**Task requirements:** From the entries provided below, copy each line that contains the word "orange".

**The input:**
++++++++++

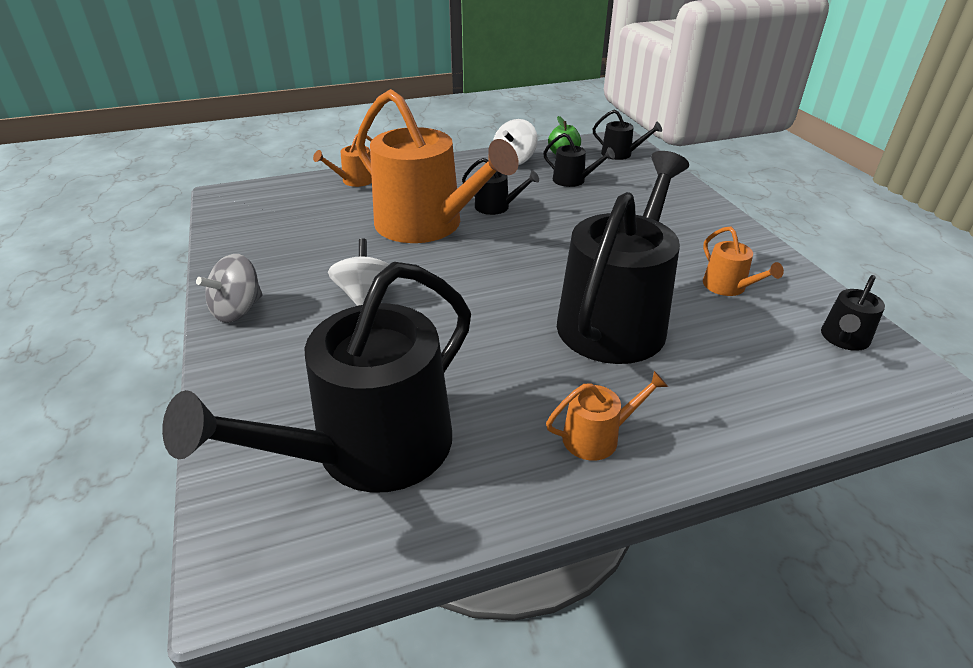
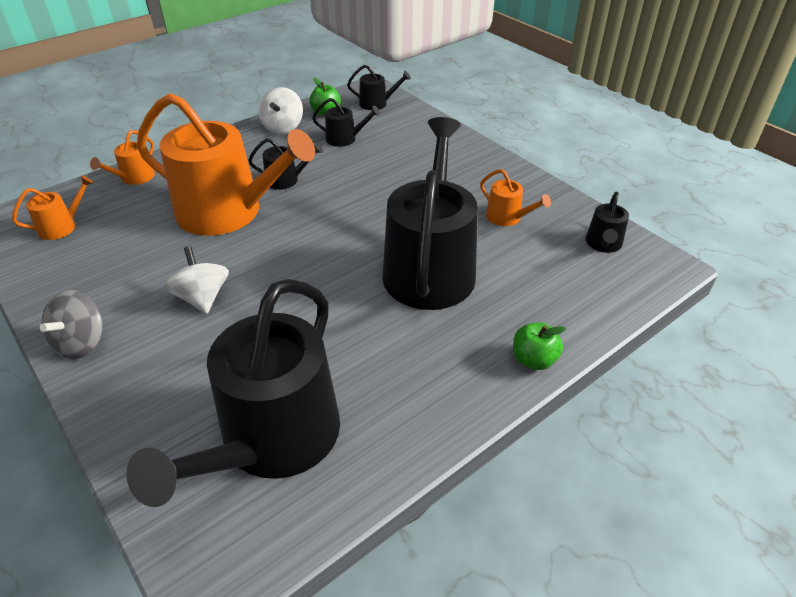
camera: 20 degrees left, 5 degrees up
(597, 437) = (452, 375): orange watering can -> orange watering can (62, 226)
(705, 446) = (533, 360): none -> green apple

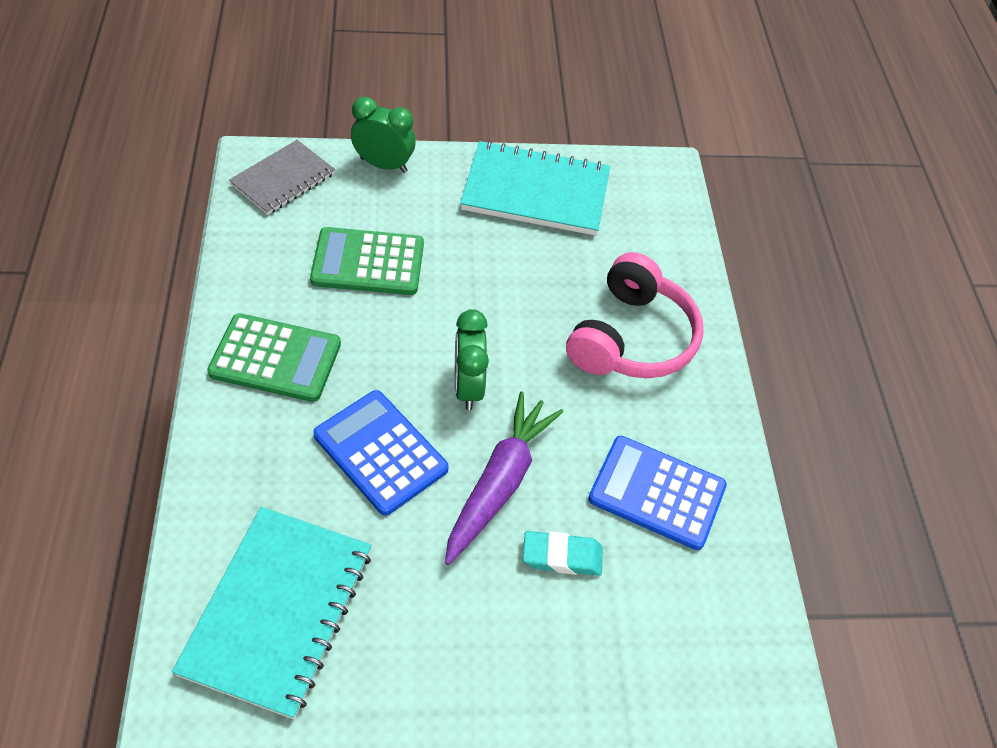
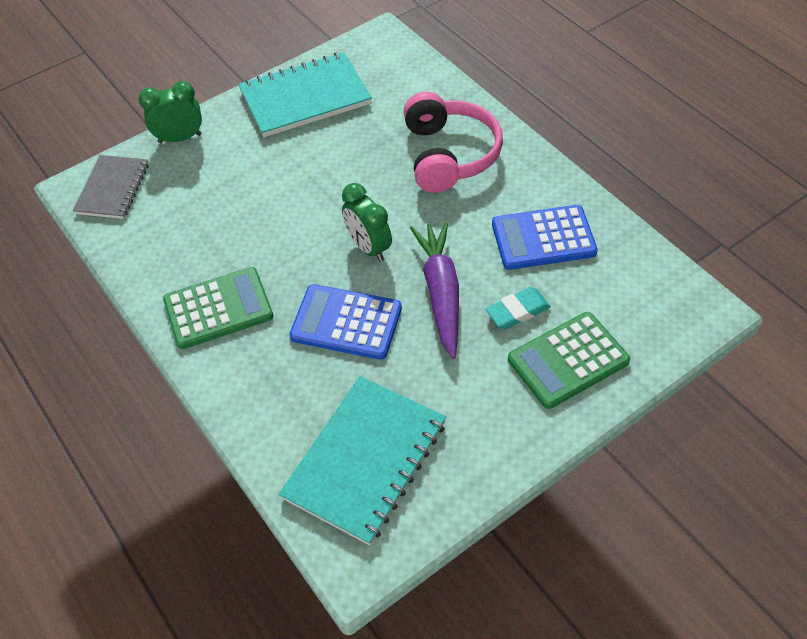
camera: 25 degrees left, 0 degrees up
(277, 611) = (365, 460): turquoise notebook -> turquoise notebook turned 45 degrees clockwise
(368, 262) = (228, 209): green calculator -> green calculator (568, 360)

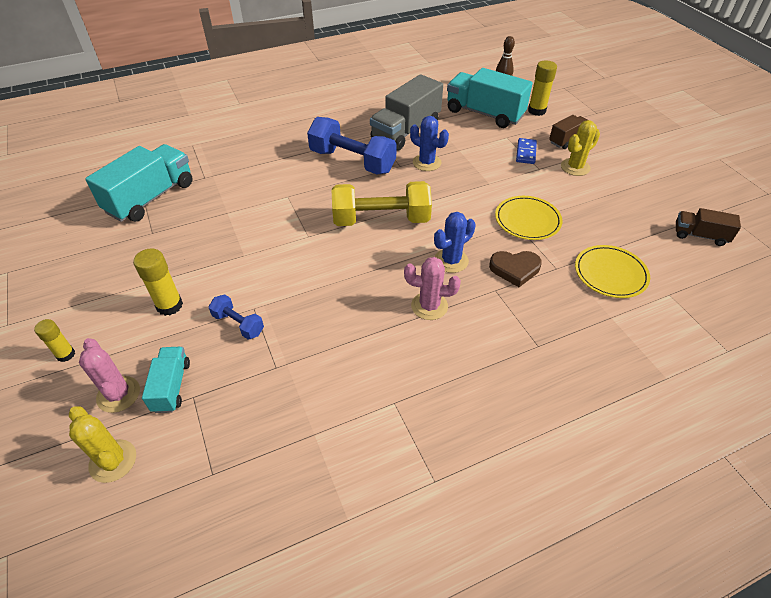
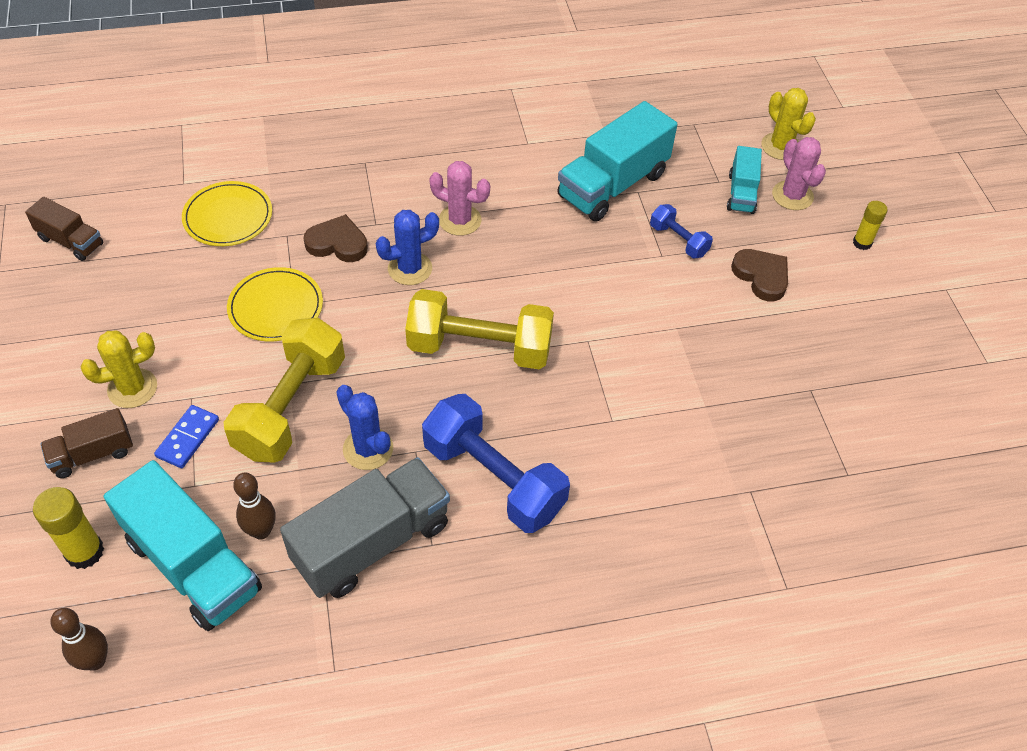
camera: 170 degrees left, 5 degrees up
(151, 198) = (831, 461): turquoise truck -> turquoise truck (613, 185)
(169, 305) = (761, 276): yellow glue stick -> brown heart
(461, 127) = (261, 531): none -> brown bowling pin
(480, 173) = (291, 407): none -> yellow dumbbell

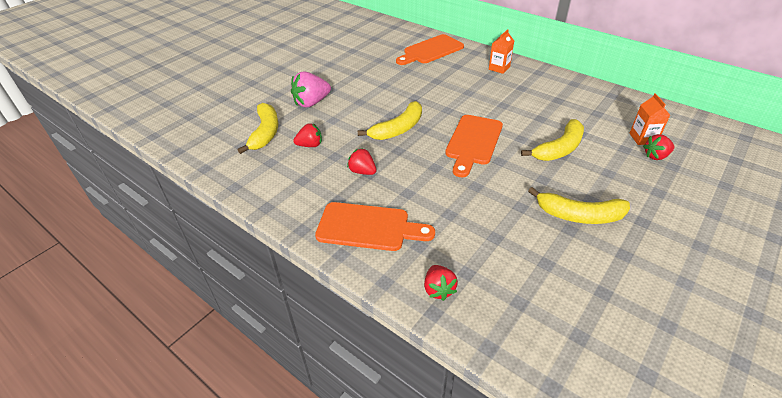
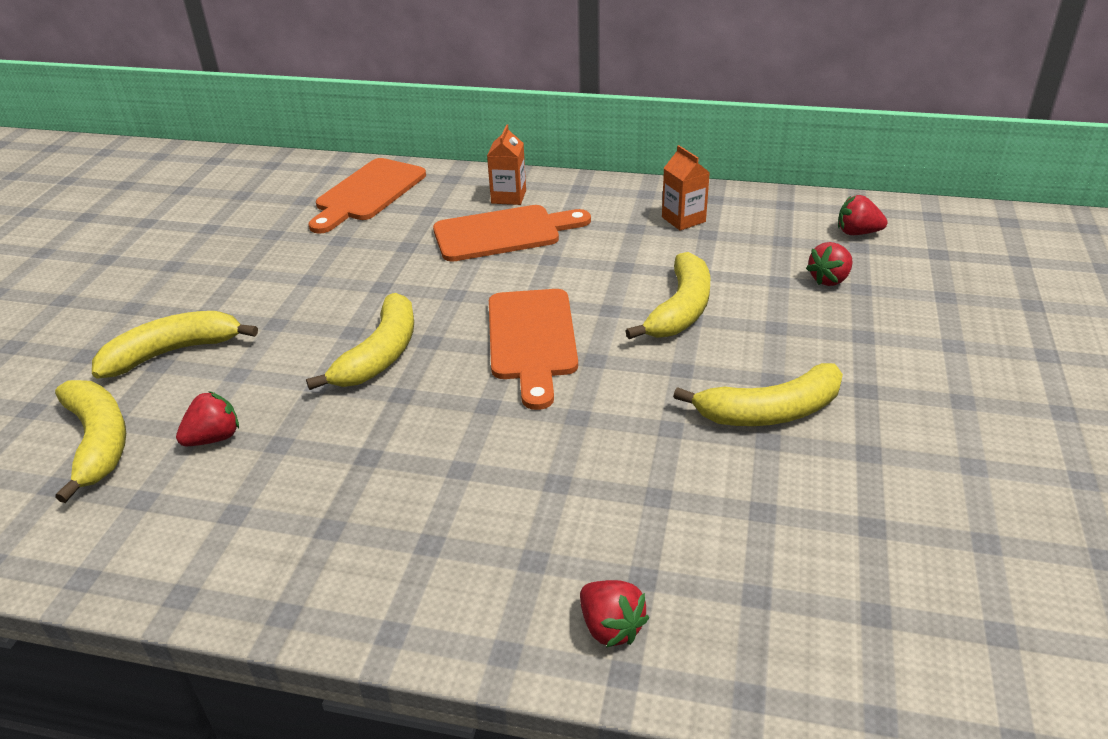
camera: 25 degrees left, 5 degrees down
(311, 103) = (173, 352): pink strawberry -> yellow banana
(362, 171) = (352, 457): red strawberry -> red strawberry (857, 233)
(368, 227) = (419, 560): orange cutting board -> orange cutting board (503, 233)
(643, 138) = (796, 256): orange carton -> orange carton (683, 219)

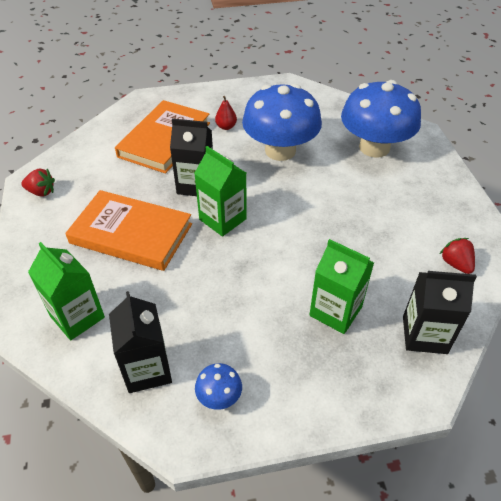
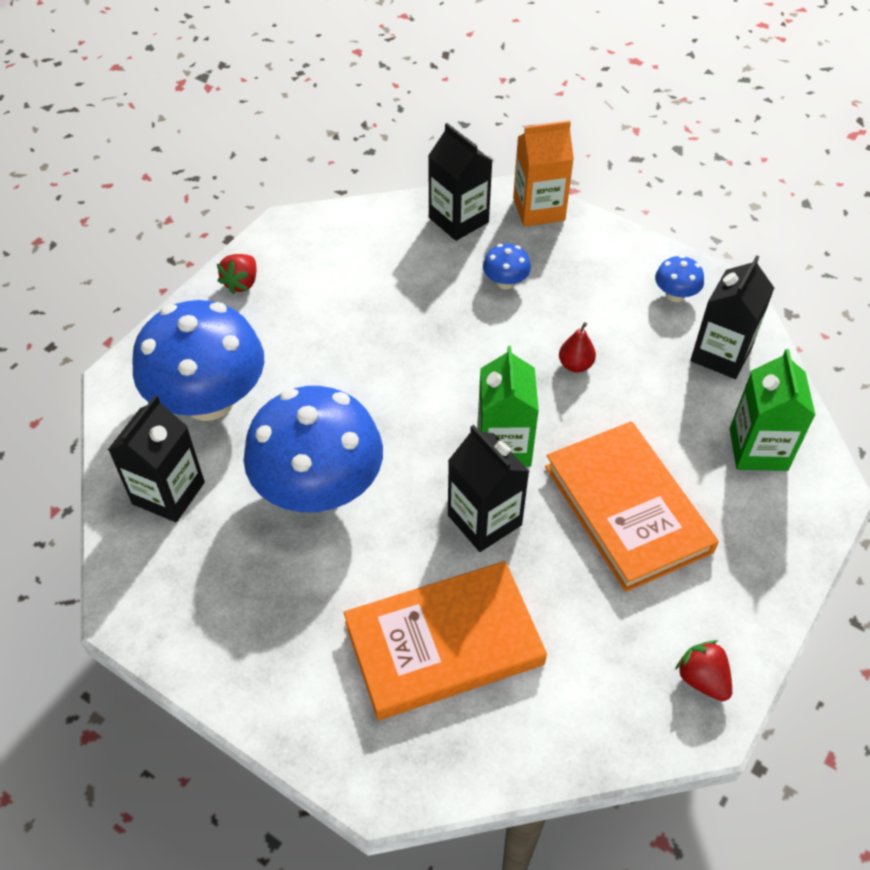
camera: 135 degrees left, 5 degrees up
(226, 127) = (332, 594): red pear -> red pear (575, 365)
(332, 114) = (168, 493): none -> black carton
(335, 311) = (505, 282): green carton -> blue mushroom
(392, 394) = (538, 209): none -> orange carton
(455, 264) = (347, 240): red strawberry -> red strawberry (241, 283)

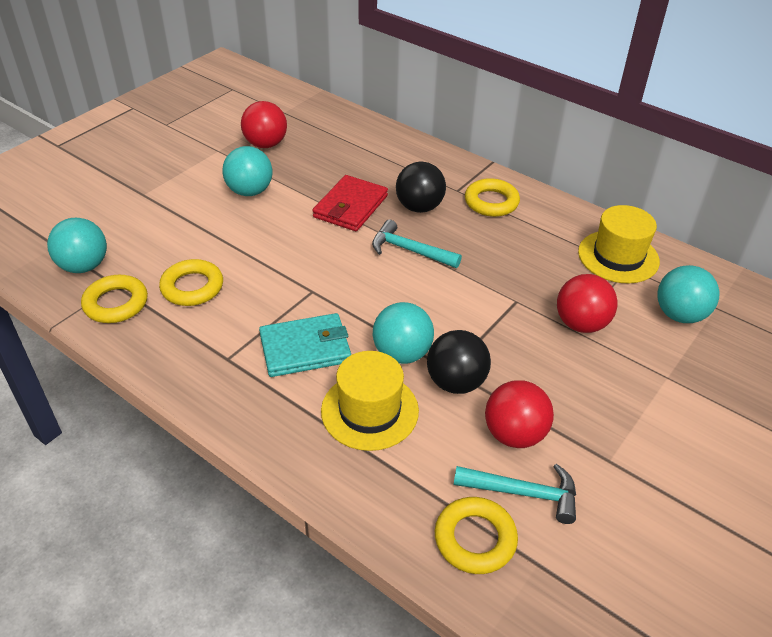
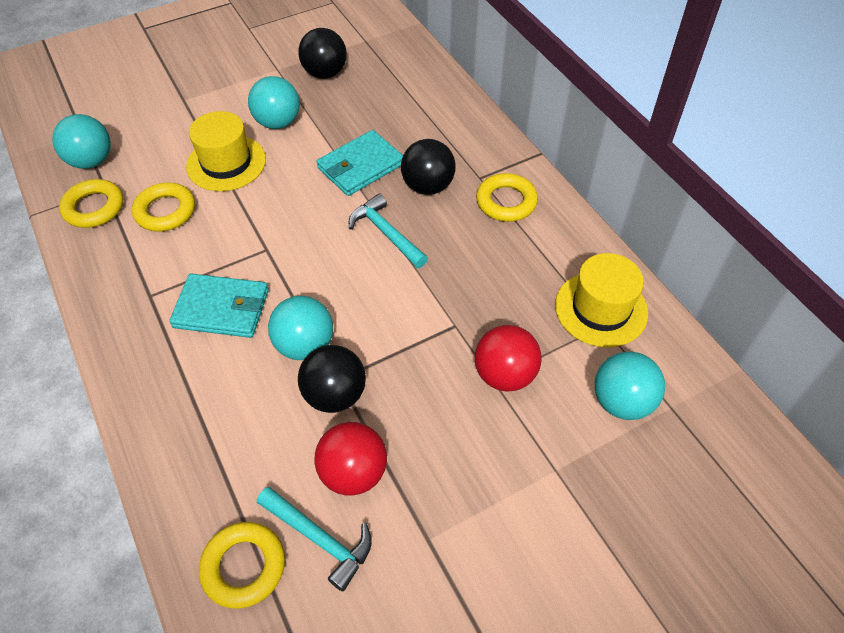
camera: 25 degrees right, 10 degrees up
(266, 144) = (325, 73): red ball -> black ball
(350, 207) = (361, 166): red wallet -> turquoise wallet
(369, 411) = (237, 395): yellow hat -> yellow hat (226, 163)

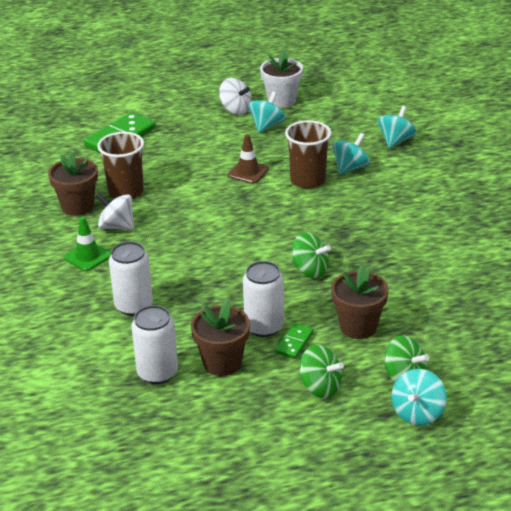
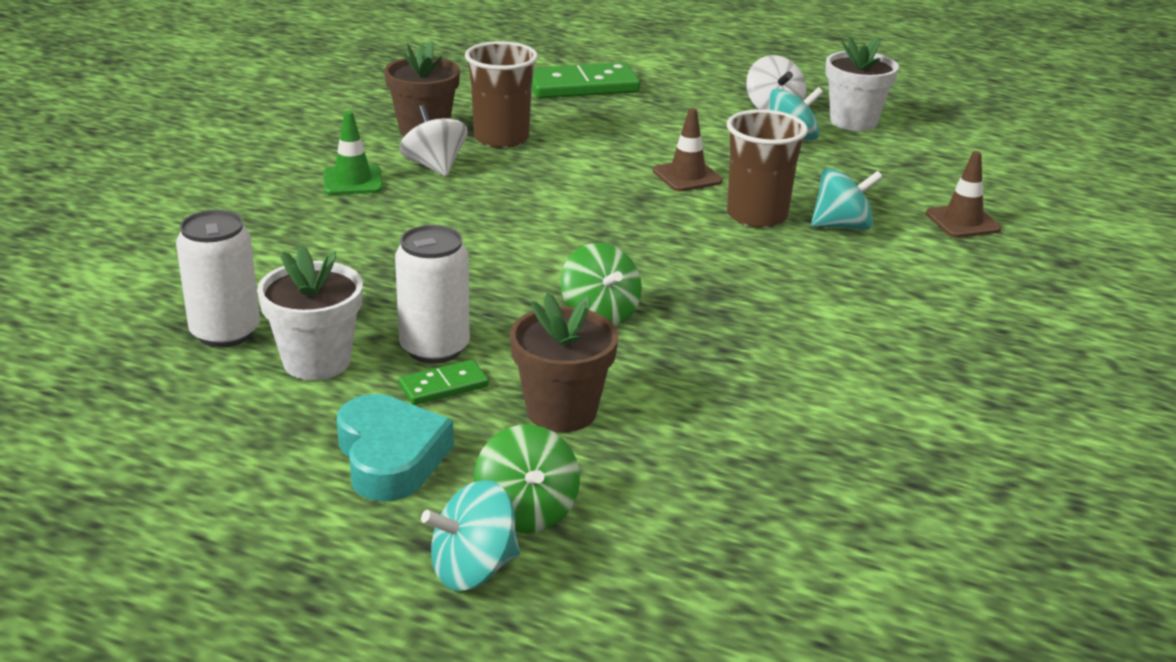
camera: 35 degrees right, 5 degrees down
(134, 306) = (318, 251): white can -> none
(222, 362) = (317, 361): brown flower pot -> white flower pot
(320, 387) = (390, 457): green spinning top -> turquoise heart
(396, 141) = (962, 222): turquoise spinning top -> brown traffic cone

++++++++++

**Written answer:**
(597, 437) = (452, 375): orange watering can -> orange watering can (62, 226)
(368, 227) = (419, 560): orange cutting board -> orange cutting board (503, 233)
(643, 138) = (796, 256): orange carton -> orange carton (683, 219)
(392, 394) = (538, 209): none -> orange carton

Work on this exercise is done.